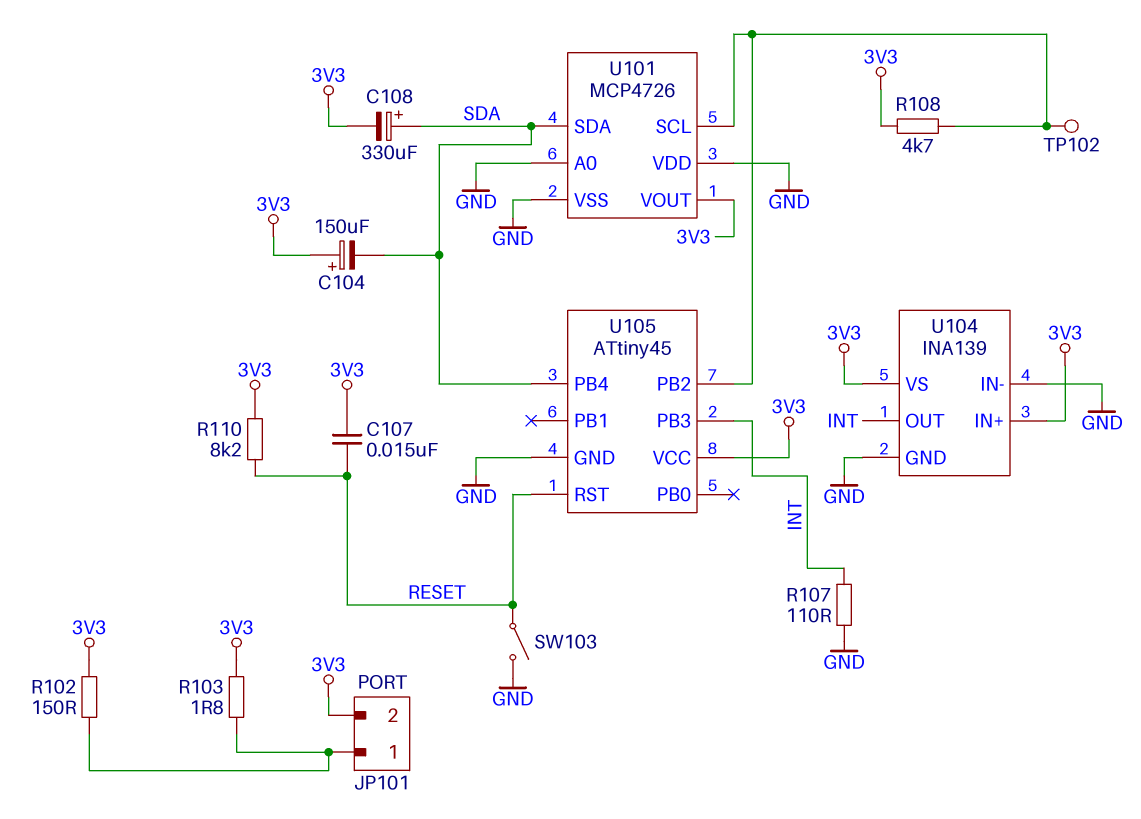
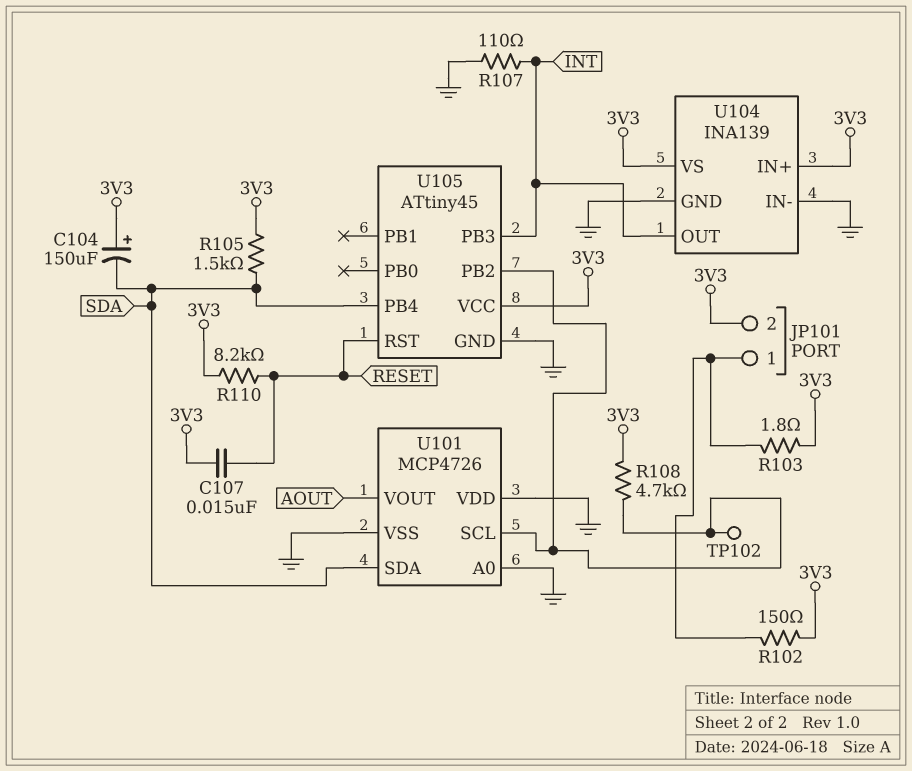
C108: 330uF (plus SDA, minus 3V3) -> none
R105: none -> 1.5k (3V3, SDA)
SW103: switch (GND, RESET) -> none
U101 pin VOUT: 3V3 -> AOUT

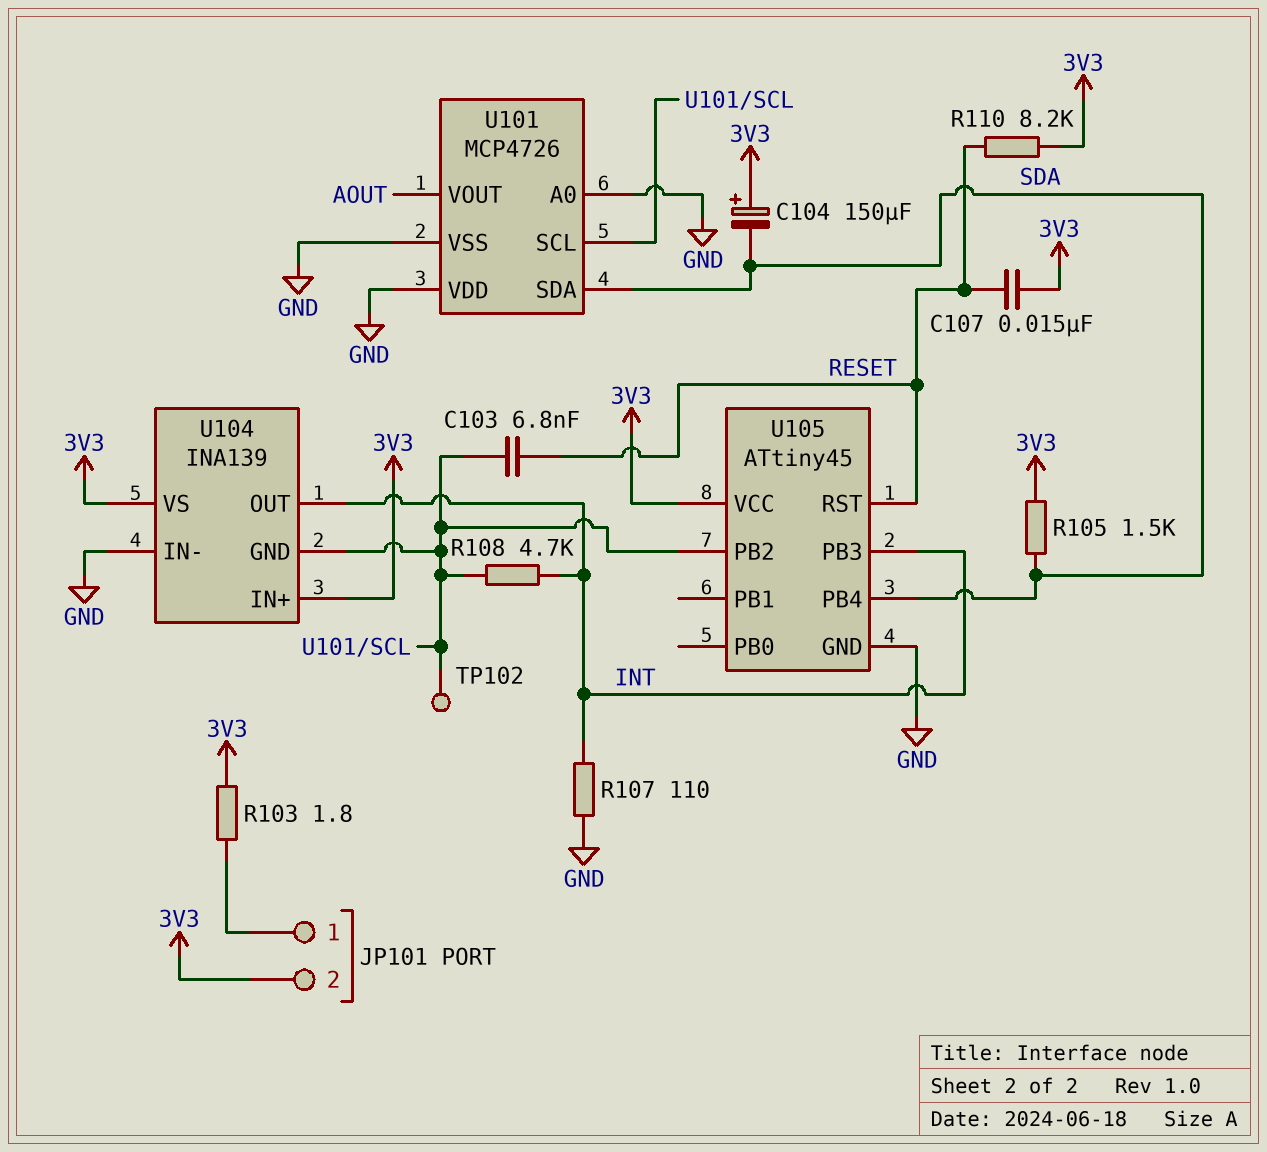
C103: none -> 6.8nF (RESET, U101/SCL)
R102: 150 (3V3, JP101/1) -> none
R108: 4.7k (3V3, U101/SCL) -> 4.7k (INT, U101/SCL)
U104 pin GND: GND -> U101/SCL

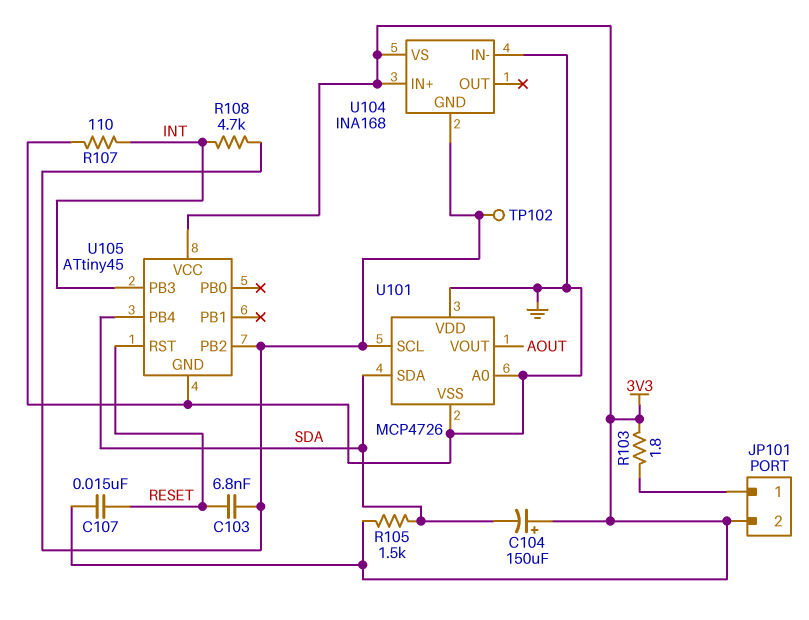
R110: 8.2k (3V3, RESET) -> none
U104: INA139 -> INA168
U104 pin OUT: INT -> none

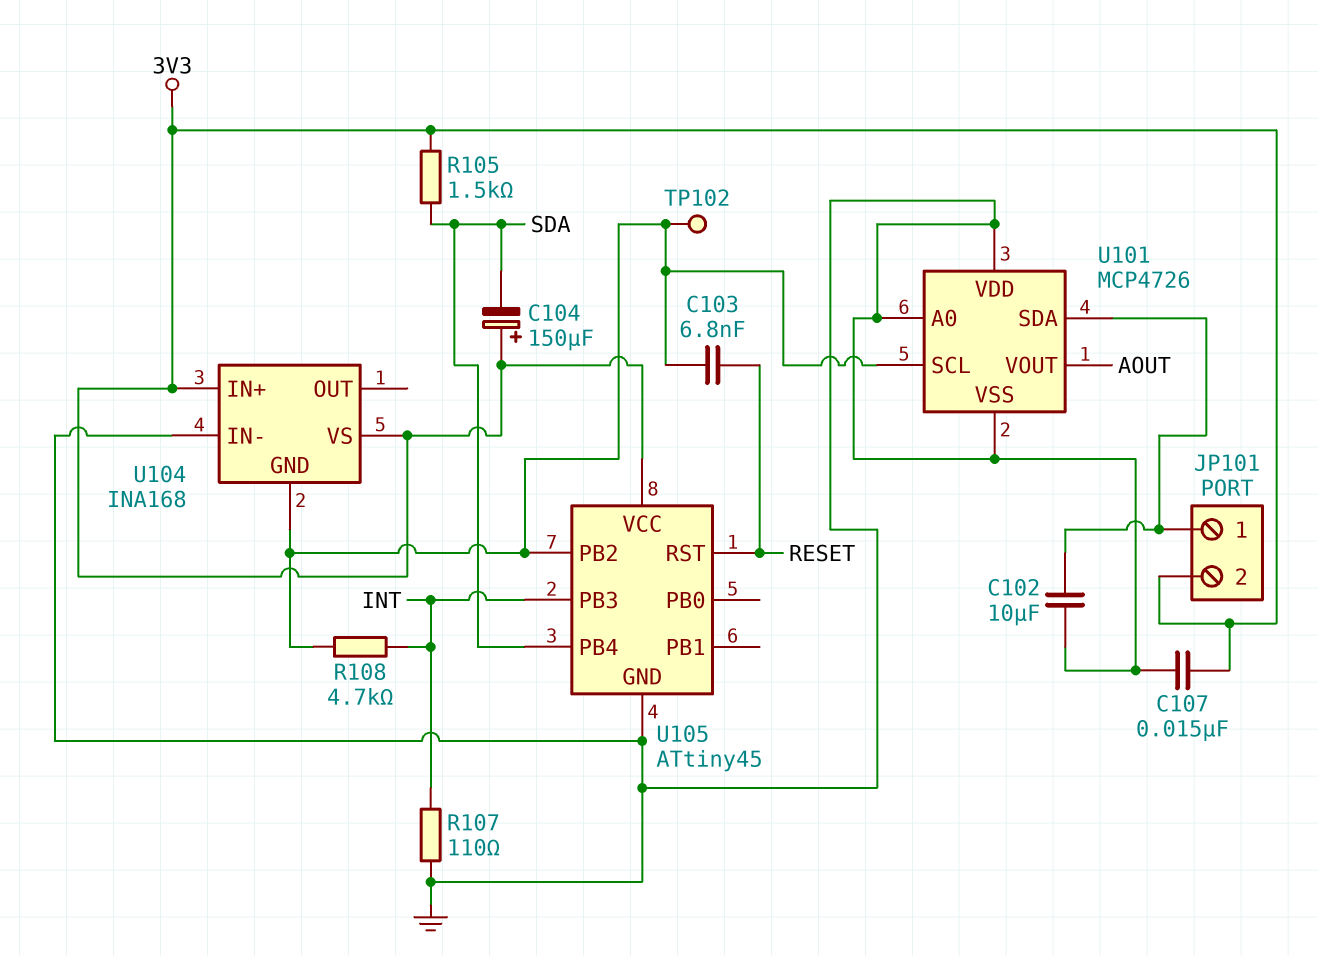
C102: none -> 10uF (GND, JP101/1)
C107: 15nF (3V3, RESET) -> 15nF (3V3, GND)
R103: 1.8 (3V3, JP101/1) -> none
U101 pin SDA: SDA -> JP101/1

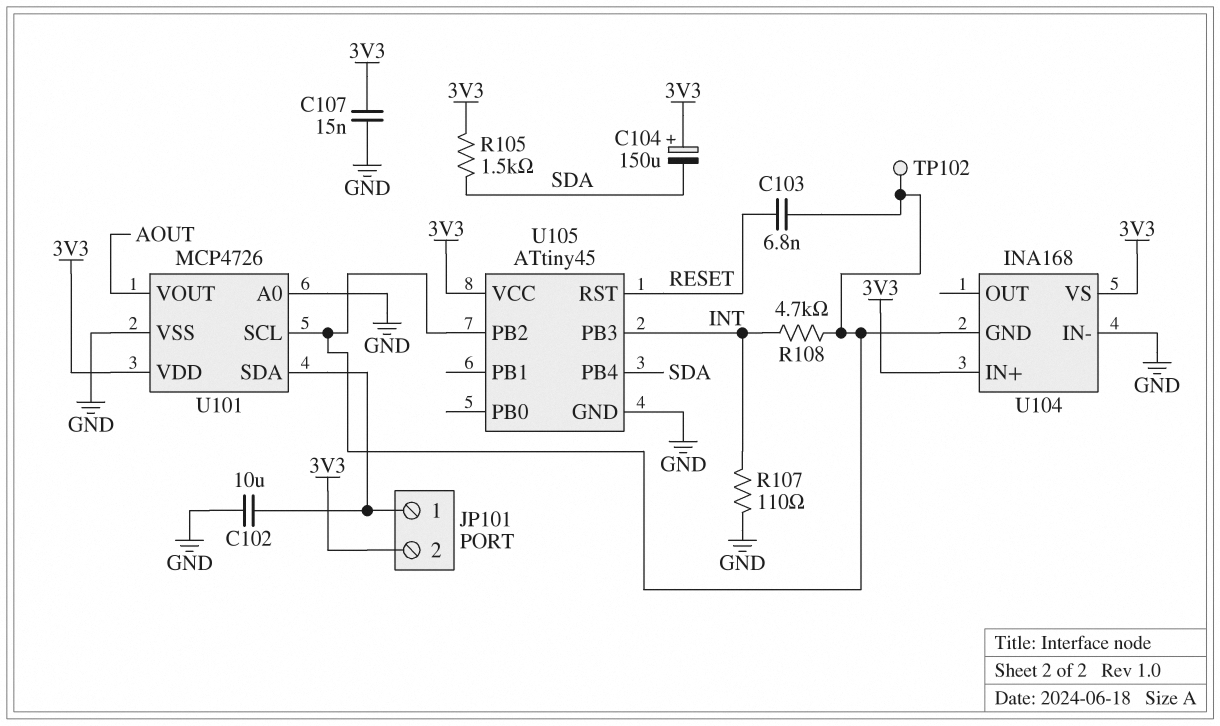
U101 pin VDD: GND -> 3V3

_PROBLEM STATEMENT_:
Reproduce the data above in full, exactly as it is, with the pictures left out.

_THE COMPLETED TASK_:
C108: 330uF (plus SDA, minus 3V3) -> none
R105: none -> 1.5k (3V3, SDA)
SW103: switch (GND, RESET) -> none
U101 pin VOUT: 3V3 -> AOUT

C103: none -> 6.8nF (RESET, U101/SCL)
R102: 150 (3V3, JP101/1) -> none
R108: 4.7k (3V3, U101/SCL) -> 4.7k (INT, U101/SCL)
U104 pin GND: GND -> U101/SCL

R110: 8.2k (3V3, RESET) -> none
U104: INA139 -> INA168
U104 pin OUT: INT -> none

C102: none -> 10uF (GND, JP101/1)
C107: 15nF (3V3, RESET) -> 15nF (3V3, GND)
R103: 1.8 (3V3, JP101/1) -> none
U101 pin SDA: SDA -> JP101/1

U101 pin VDD: GND -> 3V3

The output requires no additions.